Records from a dataset

================

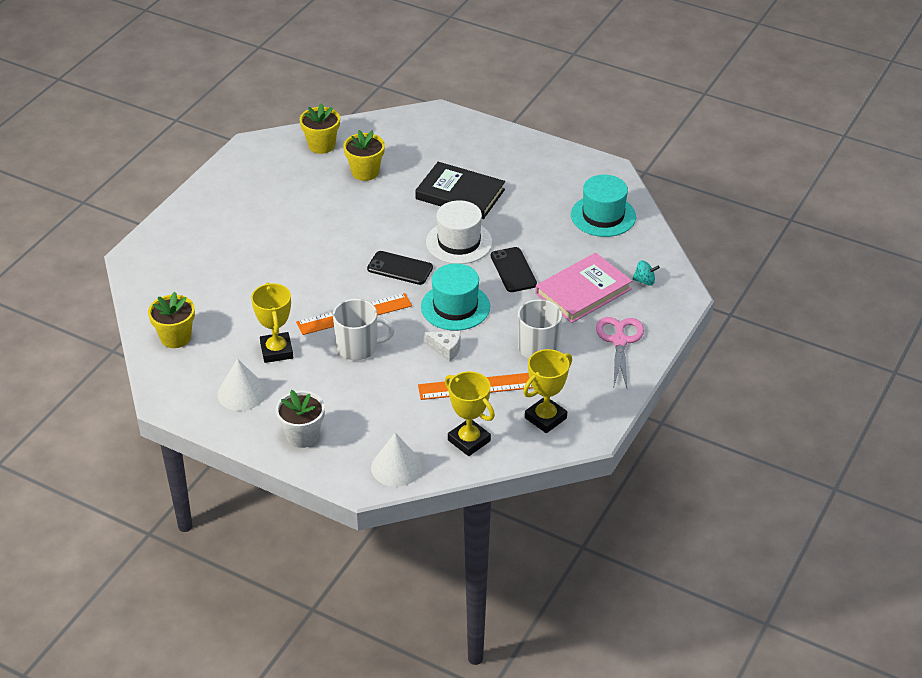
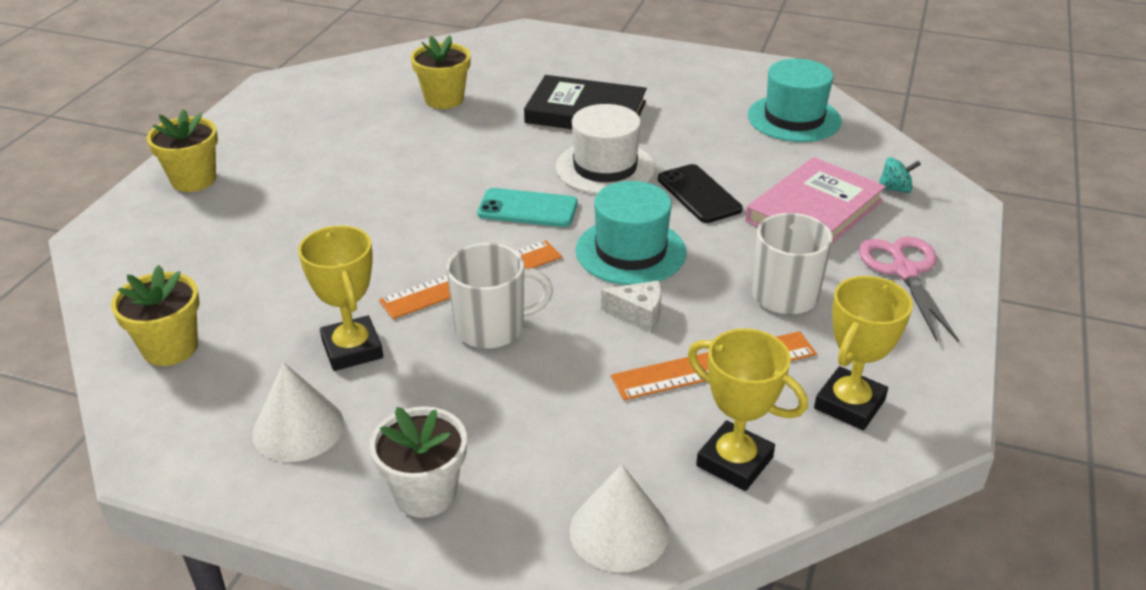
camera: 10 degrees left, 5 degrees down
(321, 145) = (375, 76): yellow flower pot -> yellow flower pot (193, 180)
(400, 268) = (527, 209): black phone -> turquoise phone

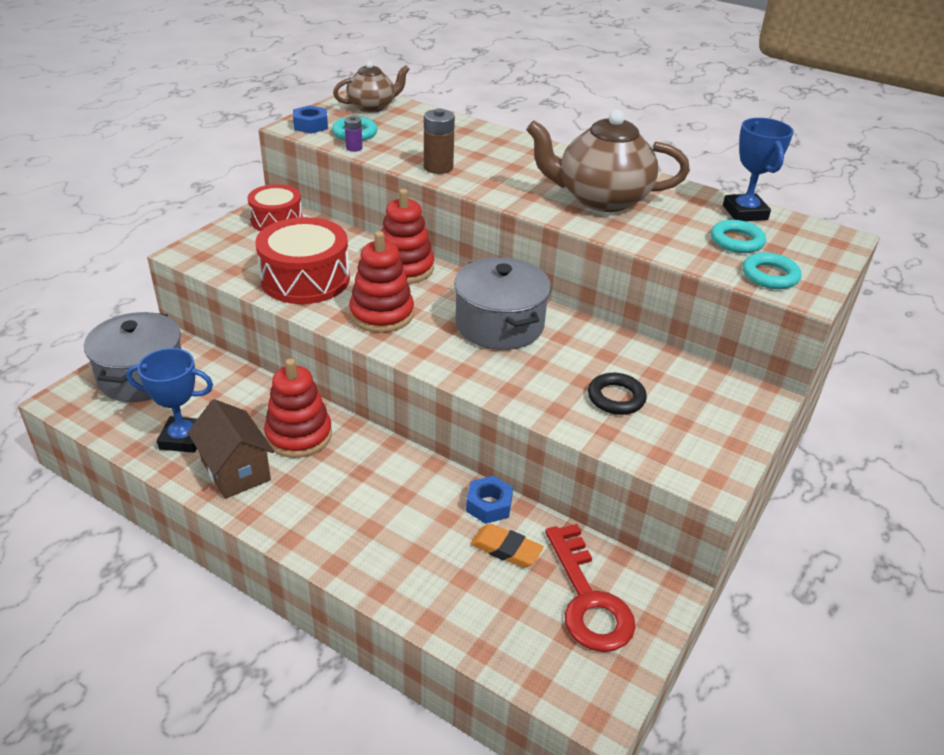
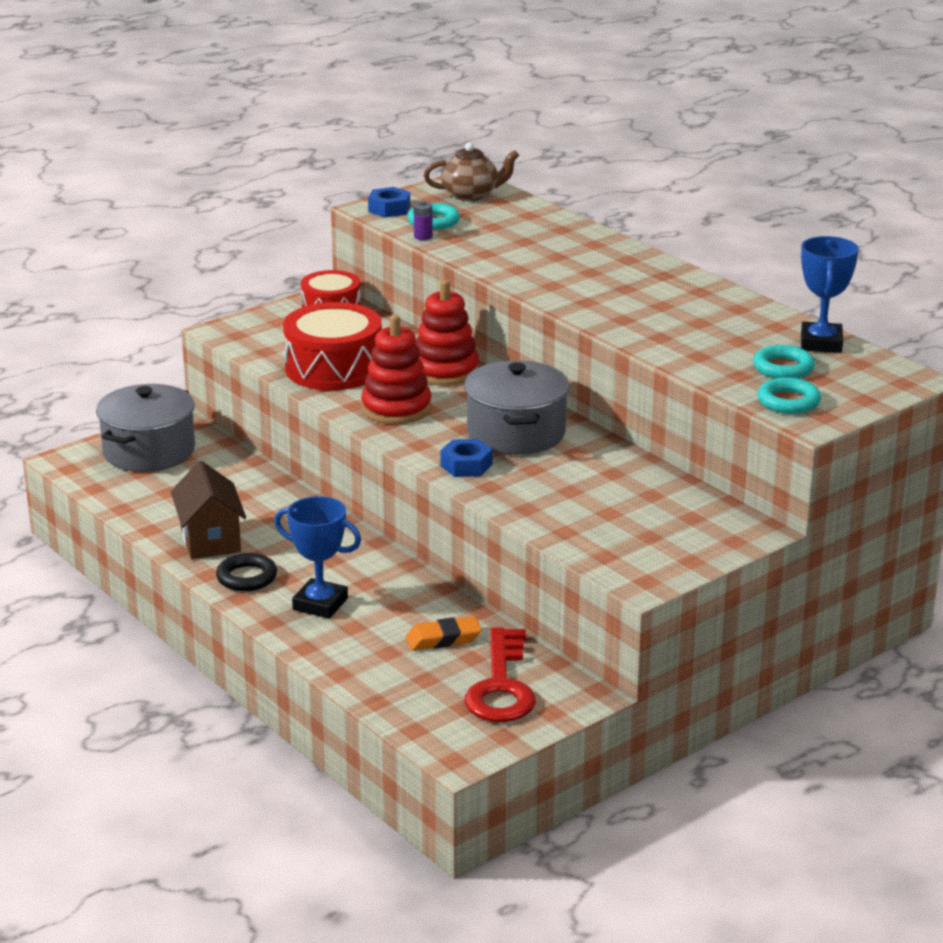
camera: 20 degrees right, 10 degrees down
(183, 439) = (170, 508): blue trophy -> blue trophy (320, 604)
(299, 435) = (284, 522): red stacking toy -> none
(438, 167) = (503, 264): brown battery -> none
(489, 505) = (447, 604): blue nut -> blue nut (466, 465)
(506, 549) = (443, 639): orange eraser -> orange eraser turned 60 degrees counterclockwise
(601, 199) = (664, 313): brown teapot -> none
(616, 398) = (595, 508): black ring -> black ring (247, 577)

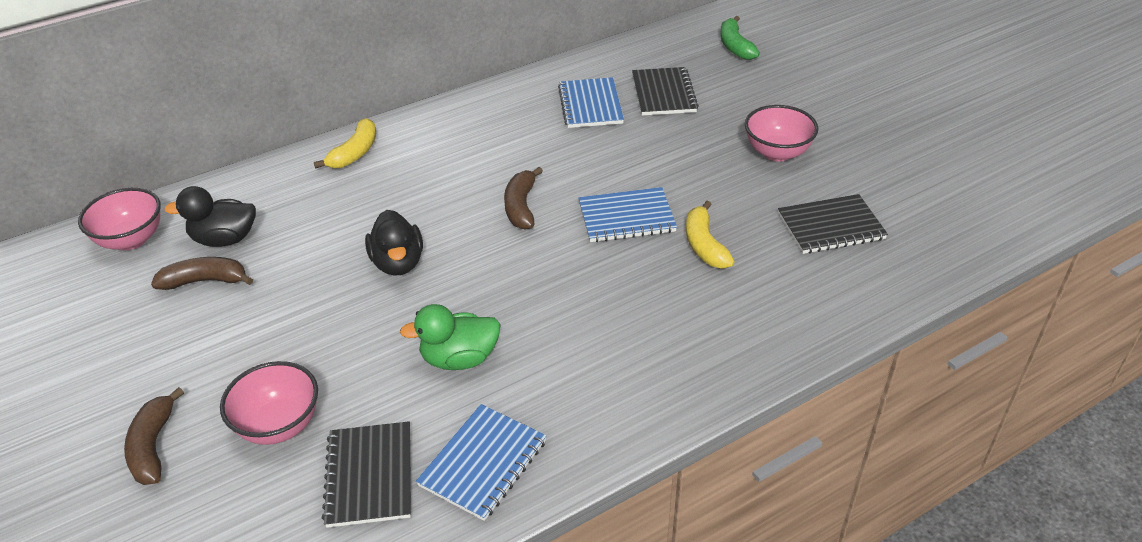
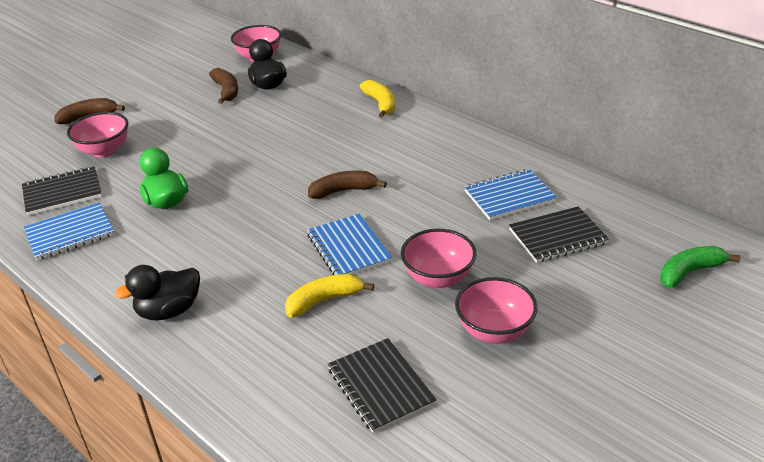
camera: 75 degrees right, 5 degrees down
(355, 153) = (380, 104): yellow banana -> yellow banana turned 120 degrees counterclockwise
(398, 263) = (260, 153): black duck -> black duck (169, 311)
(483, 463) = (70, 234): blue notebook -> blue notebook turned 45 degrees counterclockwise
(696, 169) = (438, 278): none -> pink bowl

================

(About this task): Would you please restate the records word for word, excluding any images?

(Worked solution):
camera: 10 degrees left, 5 degrees down
(321, 145) = (375, 76): yellow flower pot -> yellow flower pot (193, 180)
(400, 268) = (527, 209): black phone -> turquoise phone

camera: 20 degrees right, 10 degrees down
(183, 439) = (170, 508): blue trophy -> blue trophy (320, 604)
(299, 435) = (284, 522): red stacking toy -> none
(438, 167) = (503, 264): brown battery -> none
(489, 505) = (447, 604): blue nut -> blue nut (466, 465)
(506, 549) = (443, 639): orange eraser -> orange eraser turned 60 degrees counterclockwise
(601, 199) = (664, 313): brown teapot -> none
(616, 398) = (595, 508): black ring -> black ring (247, 577)

camera: 75 degrees right, 5 degrees down
(355, 153) = (380, 104): yellow banana -> yellow banana turned 120 degrees counterclockwise
(398, 263) = (260, 153): black duck -> black duck (169, 311)
(483, 463) = (70, 234): blue notebook -> blue notebook turned 45 degrees counterclockwise
(696, 169) = (438, 278): none -> pink bowl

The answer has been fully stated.